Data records

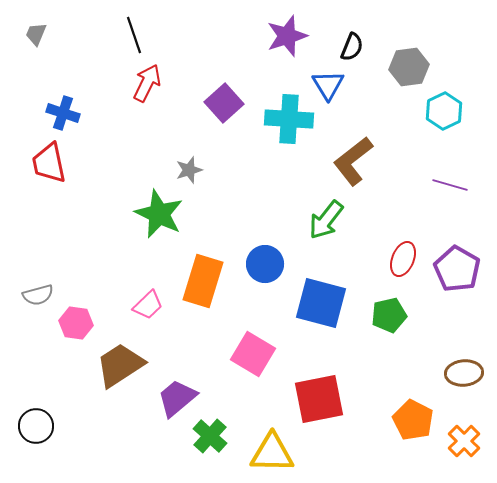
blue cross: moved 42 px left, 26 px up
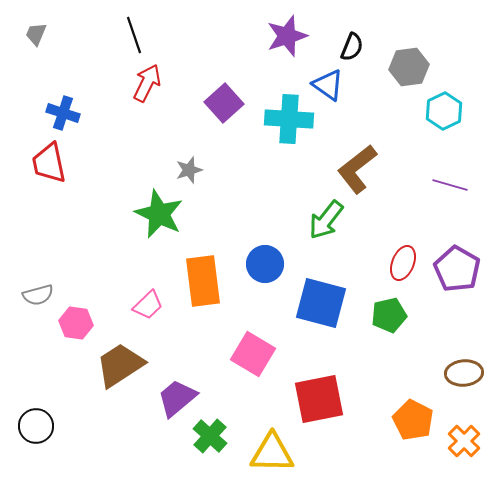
blue triangle: rotated 24 degrees counterclockwise
brown L-shape: moved 4 px right, 8 px down
red ellipse: moved 4 px down
orange rectangle: rotated 24 degrees counterclockwise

STATED TASK: Repeat every line of the records word for word, leaving out the picture lines.

SOLUTION TO THE EXERCISE:
blue cross: moved 42 px left, 26 px up
blue triangle: rotated 24 degrees counterclockwise
brown L-shape: moved 4 px right, 8 px down
red ellipse: moved 4 px down
orange rectangle: rotated 24 degrees counterclockwise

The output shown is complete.